[RAW DATA Boundary: Start]

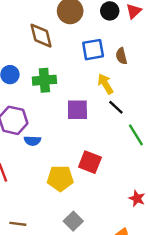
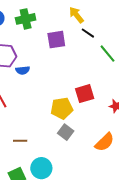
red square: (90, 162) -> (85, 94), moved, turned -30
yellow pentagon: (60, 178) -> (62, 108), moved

[RAW DATA Boundary: End]
[RAW DATA Boundary: Start]

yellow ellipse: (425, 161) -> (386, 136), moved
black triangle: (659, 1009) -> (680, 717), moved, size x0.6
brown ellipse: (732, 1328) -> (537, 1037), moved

[RAW DATA Boundary: End]
[RAW DATA Boundary: Start]

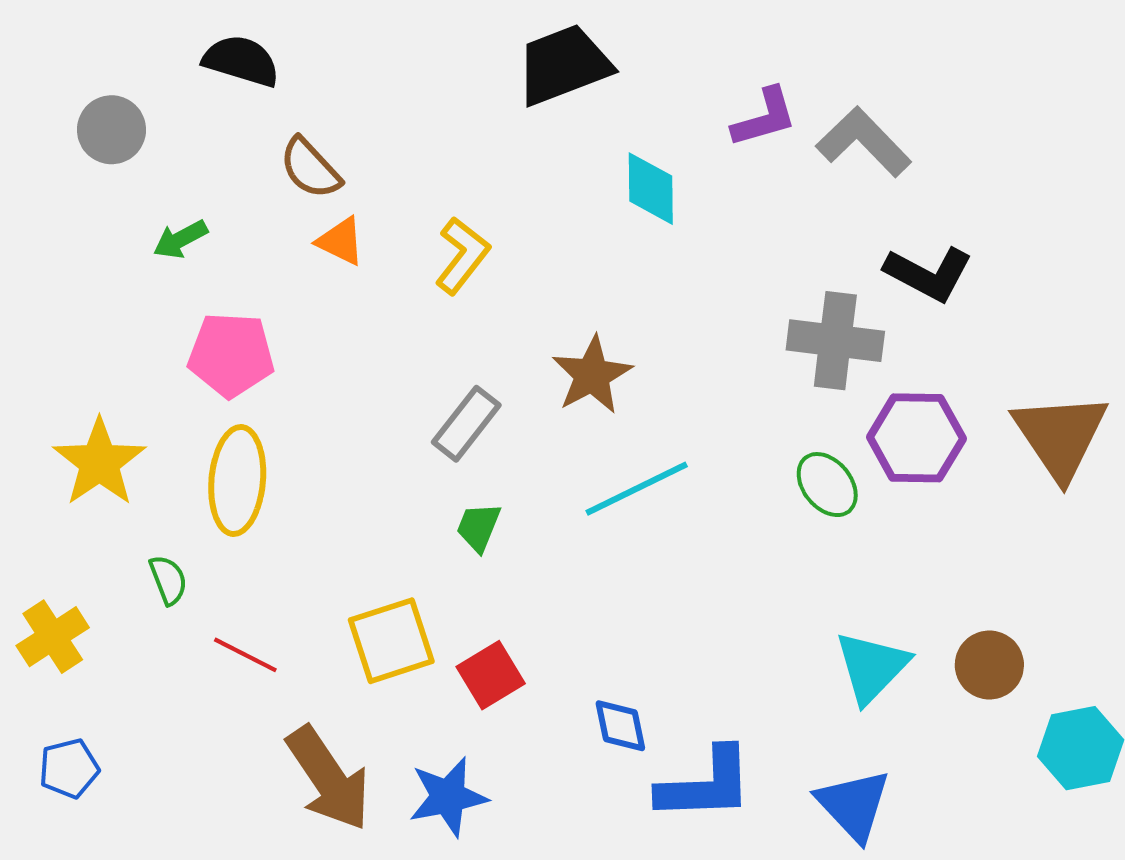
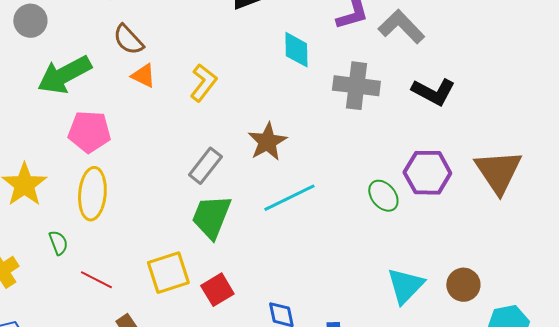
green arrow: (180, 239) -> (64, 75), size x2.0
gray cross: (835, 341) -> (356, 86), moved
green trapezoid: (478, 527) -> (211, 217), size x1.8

[RAW DATA Boundary: End]

EXERCISE GOAL
Copy every line from the records that holds the string "ellipse".

WRITTEN RESPONSE
yellow ellipse: (425, 161) -> (386, 136), moved
brown ellipse: (732, 1328) -> (537, 1037), moved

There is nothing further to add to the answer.